▸ Exercise instructions: State how many lines of the data below contain the string "outside". Reply with the number alone.

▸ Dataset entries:
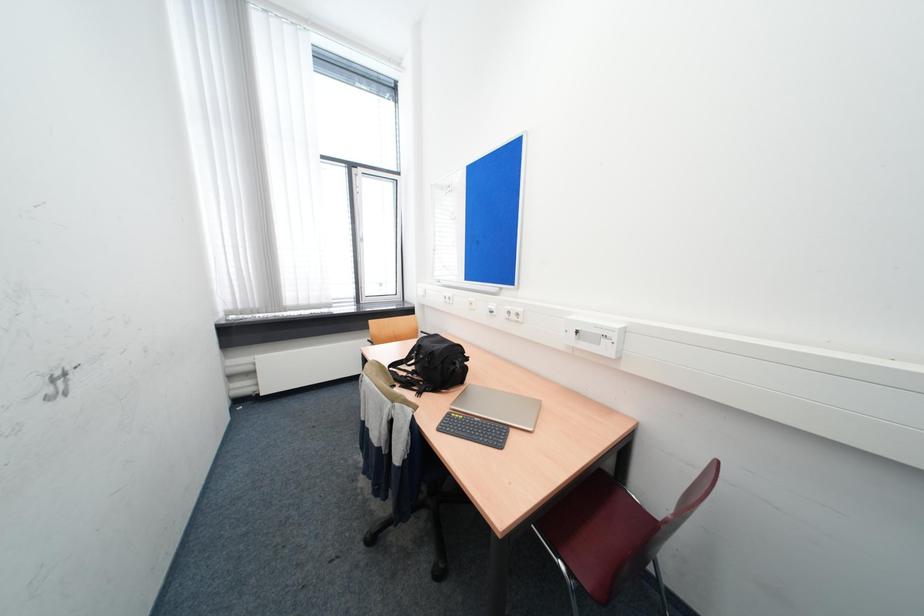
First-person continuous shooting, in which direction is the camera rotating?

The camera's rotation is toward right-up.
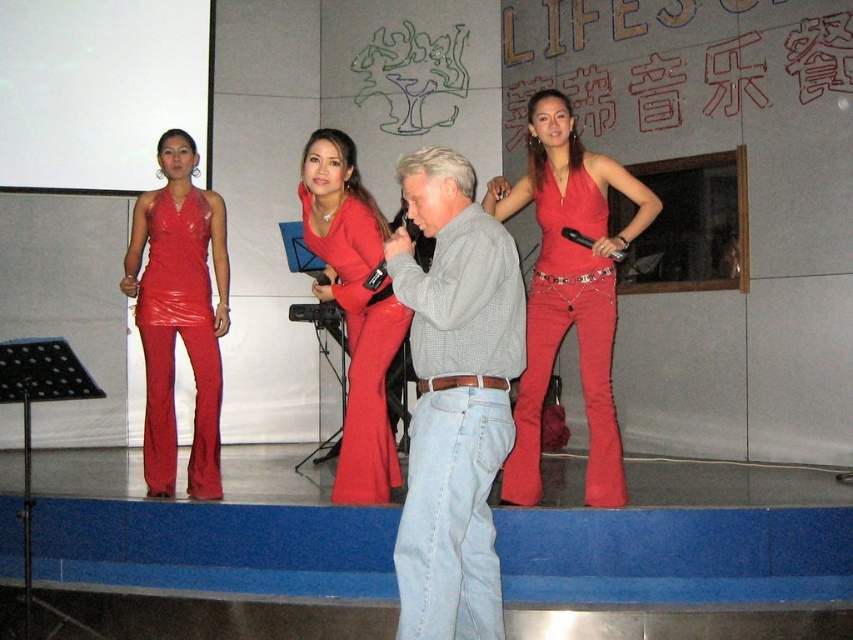
Which is below, gray checkered shirt at center or shiny red dress at left?

gray checkered shirt at center is lower down.

Can you confirm if gray checkered shirt at center is wider than shiny red dress at left?

Yes.

Which is behind, point (447, 272) or point (148, 339)?

The point (148, 339) is behind.

What are the coordinates of `gray checkered shirt at center` in the screenshot? It's located at (454, 397).

Is gray checkered shirt at center further to the viewer compared to shiny red dress at center?

No, it is not.

Which is above, gray checkered shirt at center or shiny red dress at center?

Positioned higher is shiny red dress at center.

Who is more forward, (471, 308) or (566, 218)?

Positioned in front is point (471, 308).

In order to click on gray checkered shirt at center in this screenshot , I will do `click(454, 397)`.

Between light blue fabric stage at center and matte red jumpsuit at center, which one is positioned higher?

matte red jumpsuit at center

Between point (280, 460) and point (335, 492), which one is positioned in front?

Point (335, 492) is in front.

Who is more forward, (129, 500) or (360, 394)?

Point (360, 394)

Locate an element on the screen. light blue fabric stage at center is located at coordinates (686, 557).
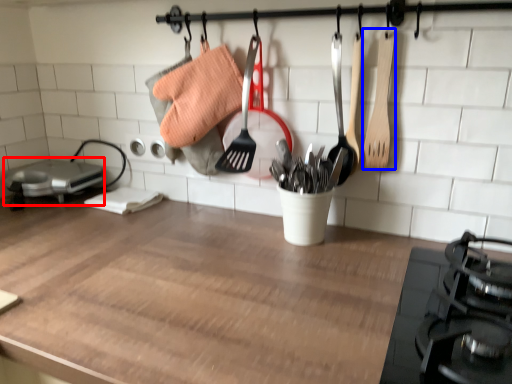
Question: Which point is further to the camera, appliance (highlighted by a red box) or spatula (highlighted by a blue box)?

Choices:
 (A) appliance
 (B) spatula

Answer: (A)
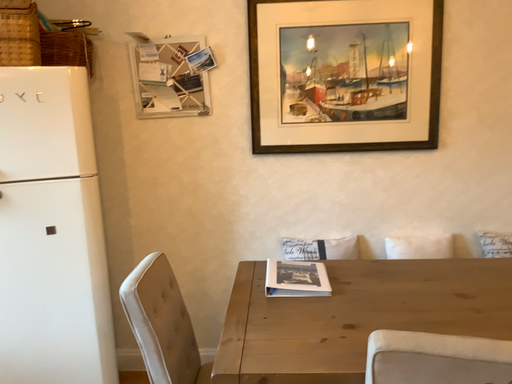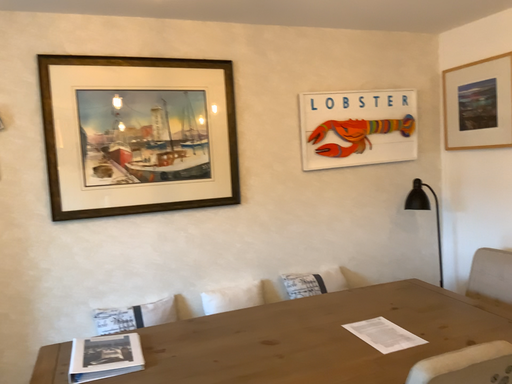
Question: Which way did the camera rotate in the video?

Choices:
 (A) rotated left
 (B) rotated right

Answer: (B)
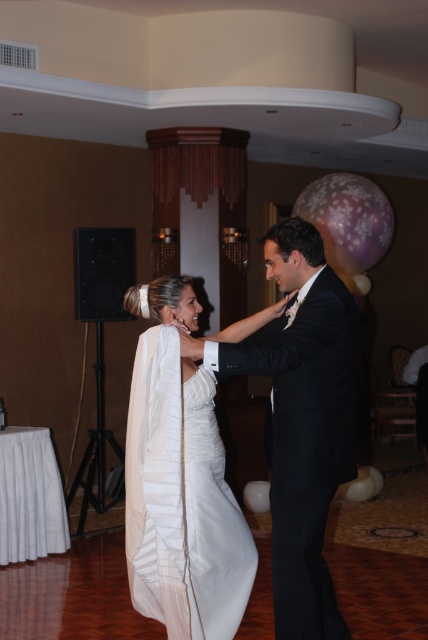
Does point (294, 396) come farther from viewer compared to point (193, 465)?

No, (294, 396) is in front of (193, 465).

Looking at this image, is black satin suit at center shorter than satin white dress at center?

Incorrect, black satin suit at center's height does not fall short of satin white dress at center's.

Locate an element on the screen. Image resolution: width=428 pixels, height=640 pixels. black satin suit at center is located at coordinates (302, 420).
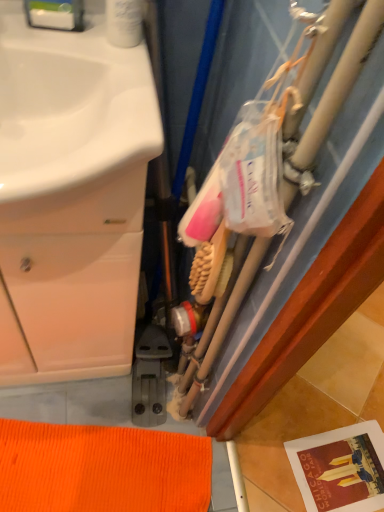
Question: From their relative heights in the image, would you say wooden-bristled brush at center-right is taller or shorter than white matte cabinet at left?

Choices:
 (A) short
 (B) tall

Answer: (A)

Question: Does point (203, 243) appear closer or farther from the camera than point (135, 69)?

Choices:
 (A) closer
 (B) farther

Answer: (B)

Question: Is wooden-bristled brush at center-right inside or outside of white matte cabinet at left?

Choices:
 (A) outside
 (B) inside

Answer: (A)

Question: Is white matte cabinet at left bigger or smaller than wooden-bristled brush at center-right?

Choices:
 (A) small
 (B) big

Answer: (B)

Question: In the image, is white matte cabinet at left on the left side or the right side of wooden-bristled brush at center-right?

Choices:
 (A) left
 (B) right

Answer: (A)

Question: From a real-world perspective, relative to wooden-bristled brush at center-right, is white matte cabinet at left vertically above or below?

Choices:
 (A) above
 (B) below

Answer: (B)

Question: In terms of height, does white matte cabinet at left look taller or shorter compared to wooden-bristled brush at center-right?

Choices:
 (A) tall
 (B) short

Answer: (A)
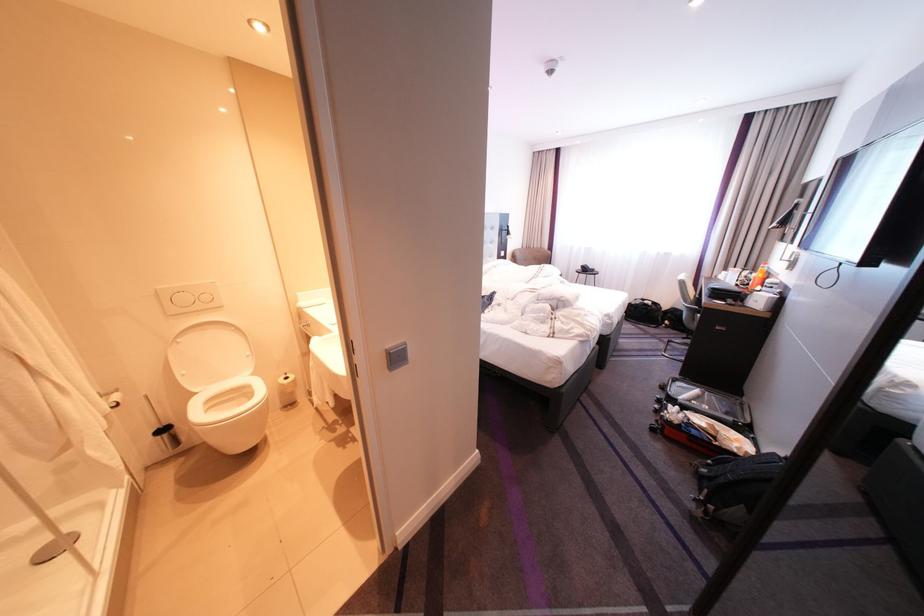
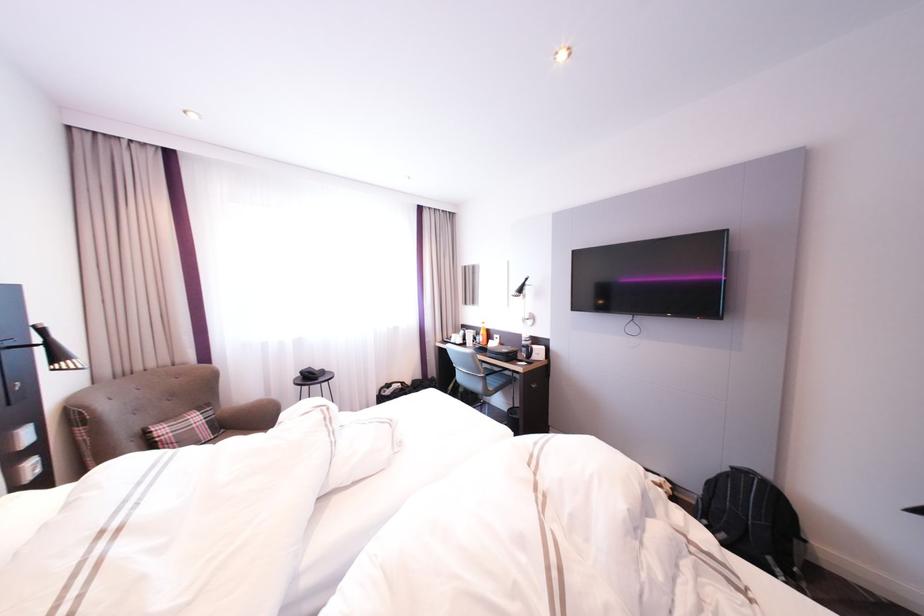
In the second image, find the point that corresponds to pixel 697 302 in the first image.

(492, 373)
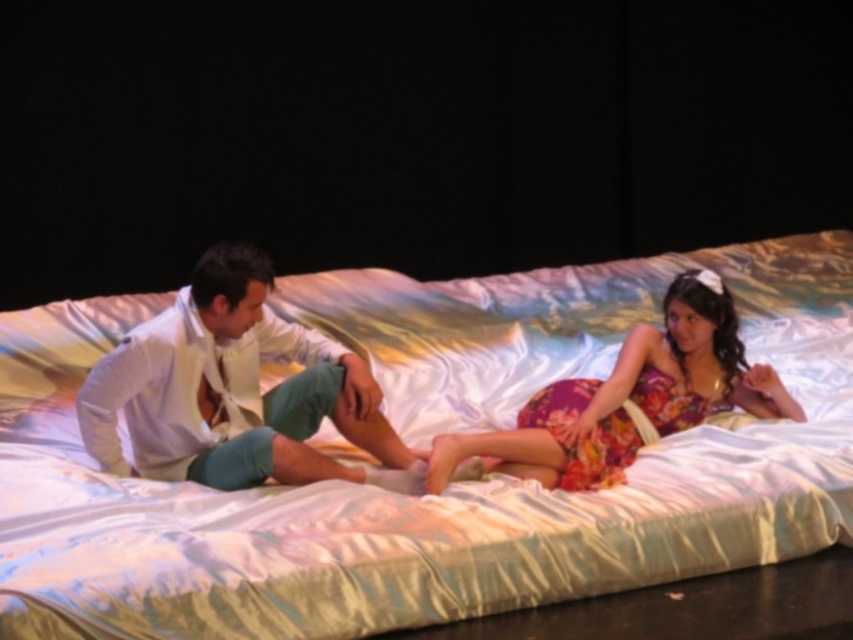
Measure the distance between point (279, 380) and camera.

The distance of point (279, 380) from camera is 4.28 meters.

Is point (757, 310) positioned after point (90, 387)?

Yes.

Identify the location of silky satin bed at center. (422, 445).

Does white satin shirt at center appear under floral fabric dress at center?

No.

Can you confirm if white satin shirt at center is positioned to the left of floral fabric dress at center?

Correct, you'll find white satin shirt at center to the left of floral fabric dress at center.

Where is `white satin shirt at center`? The image size is (853, 640). white satin shirt at center is located at coordinates tap(234, 390).

Does silky satin bed at center have a greater height compared to floral fabric dress at center?

Yes.

Between point (430, 392) and point (675, 416), which one is positioned in front?

Point (675, 416) is in front.

Where is `silky satin bed at center`? silky satin bed at center is located at coordinates (422, 445).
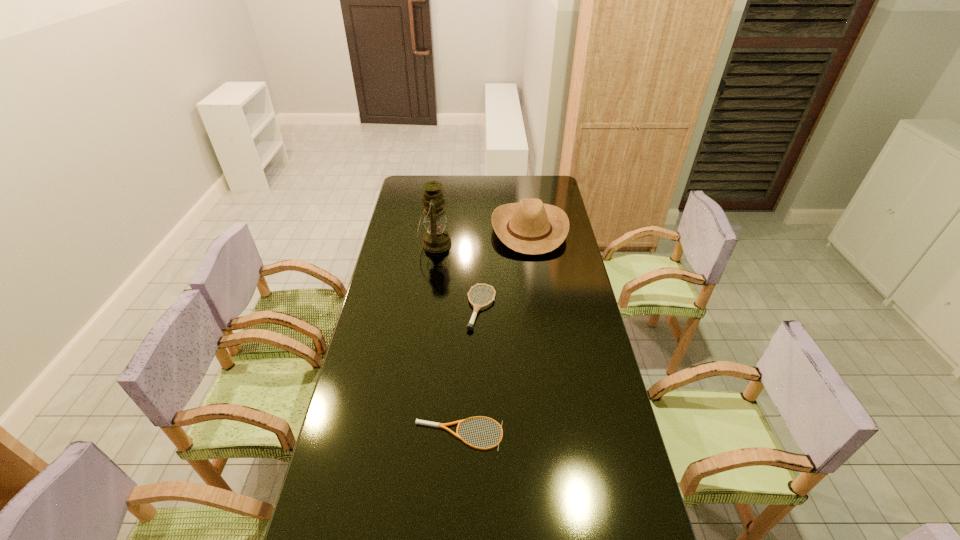
Image resolution: width=960 pixels, height=540 pixels. Find the location of `free spot between the tallest object and the taller tennis racket`. free spot between the tallest object and the taller tennis racket is located at coordinates (459, 276).

Where is `vacant space that's between the nearest object and the tallest object`? This screenshot has height=540, width=960. vacant space that's between the nearest object and the tallest object is located at coordinates (447, 339).

Locate an element on the screen. free space between the taller tennis racket and the shortest object is located at coordinates (470, 371).

Where is `object that is the third closest to the second nearest object`? The image size is (960, 540). object that is the third closest to the second nearest object is located at coordinates (422, 422).

The width and height of the screenshot is (960, 540). Find the location of `the second closest object to the cowboy hat`. the second closest object to the cowboy hat is located at coordinates (469, 326).

Find the location of `tennis racket that can be found as the closest to the oil lamp`. tennis racket that can be found as the closest to the oil lamp is located at coordinates [469, 326].

Find the location of `blank area in the image that satisfies the following two spatial constraints: 1. on the front-facing side of the cowboy hat; 2. on the front side of the shorter tennis racket`. blank area in the image that satisfies the following two spatial constraints: 1. on the front-facing side of the cowboy hat; 2. on the front side of the shorter tennis racket is located at coordinates (559, 434).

▸ Finished exercise: 2